● TASK OBJECTIVE: Only lines containing the word "MATRIX" are needed; pull them out of the material.

● SOURCE DATA:
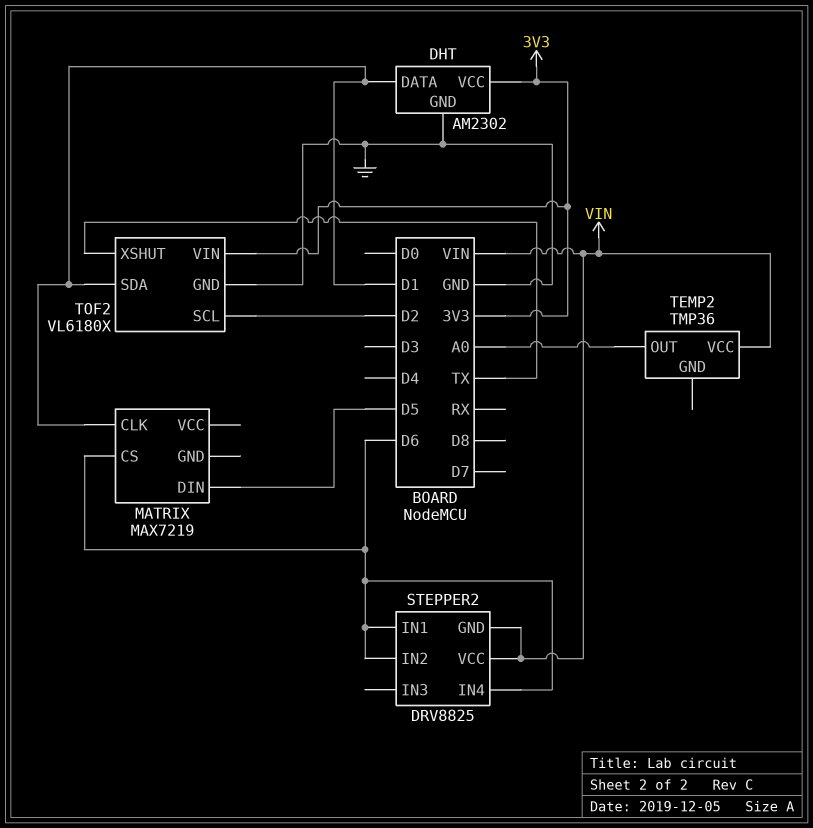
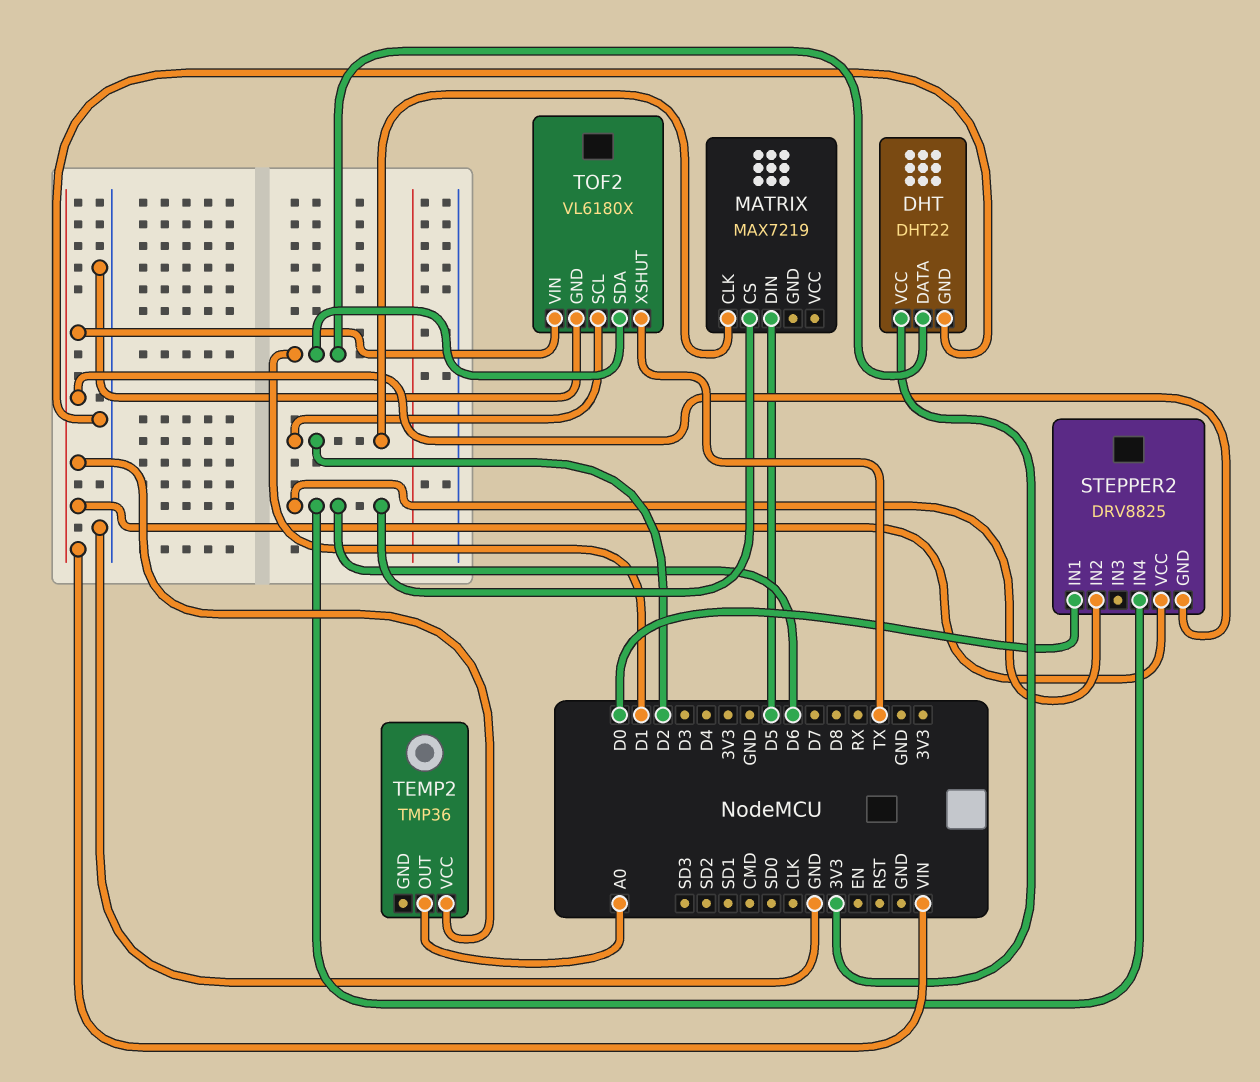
DHT: AM2302 -> DHT22
MATRIX pin CLK: D1 -> D2
STEPPER2 pin IN1: D6 -> D0
TOF2 pin VIN: 3V3 -> VIN

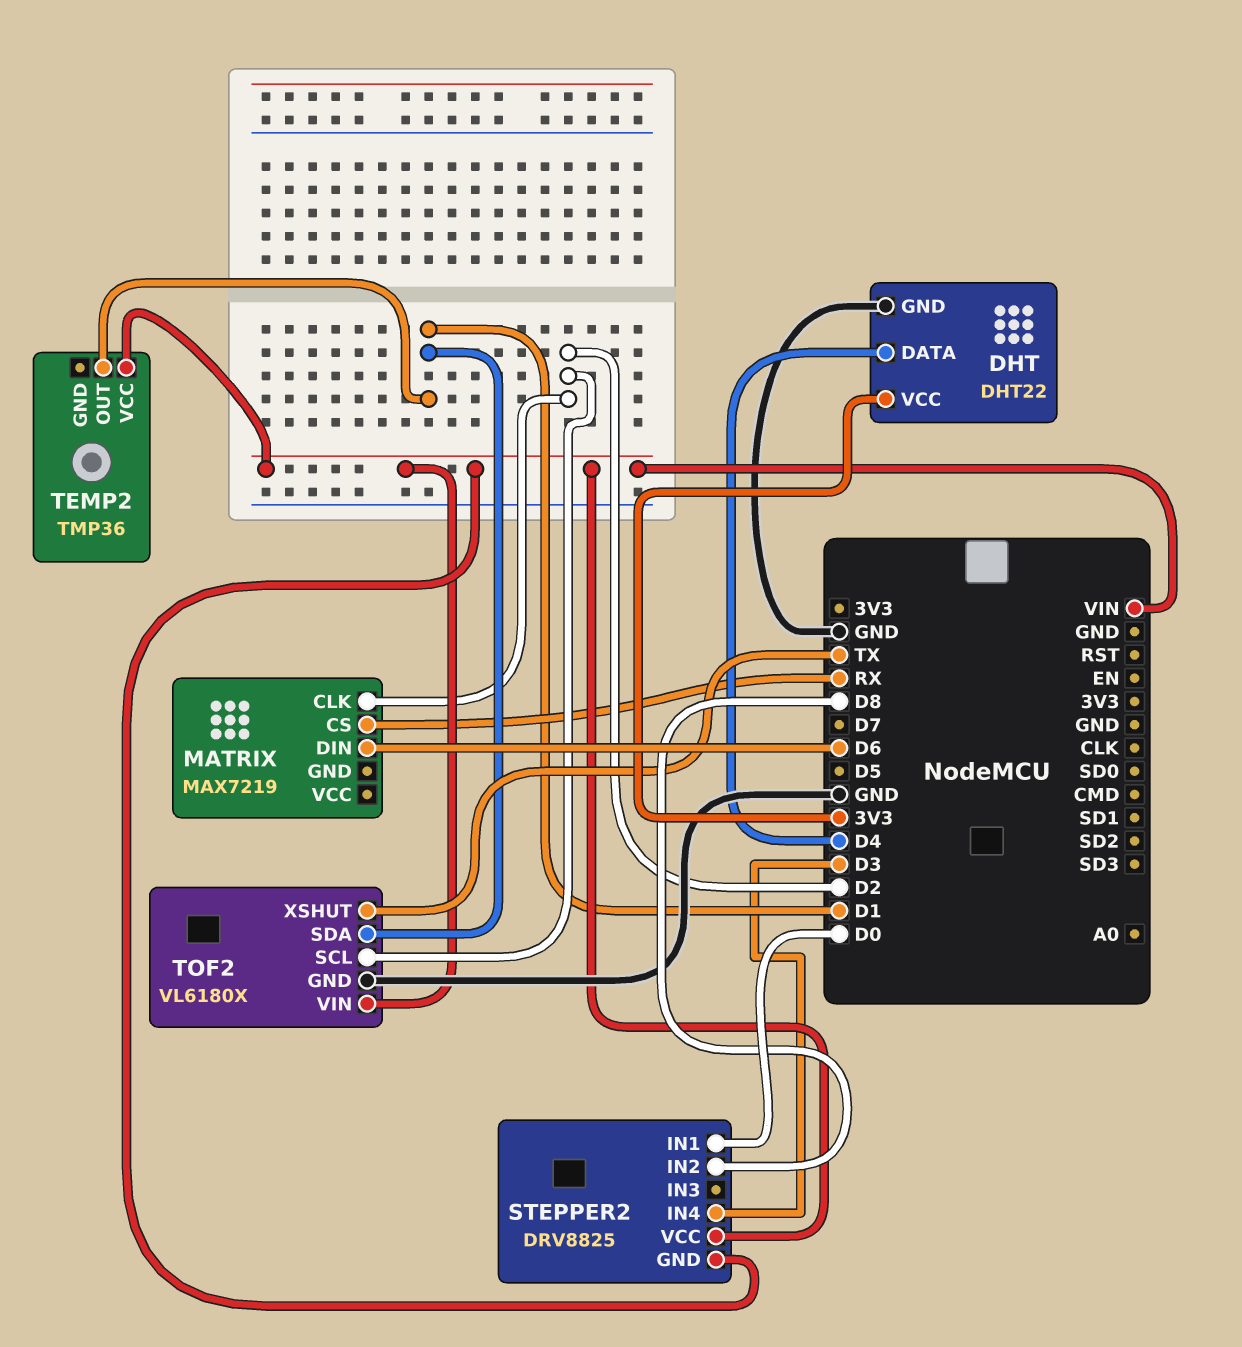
DHT pin DATA: D1 -> D4
MATRIX pin CS: D6 -> RX
MATRIX pin DIN: D5 -> D6
STEPPER2 pin IN2: D6 -> D8
STEPPER2 pin IN4: D6 -> D3
TEMP2 pin OUT: A0 -> D1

● RESULT FOR THIS TASK:
MATRIX pin CLK: D1 -> D2
MATRIX pin CS: D6 -> RX
MATRIX pin DIN: D5 -> D6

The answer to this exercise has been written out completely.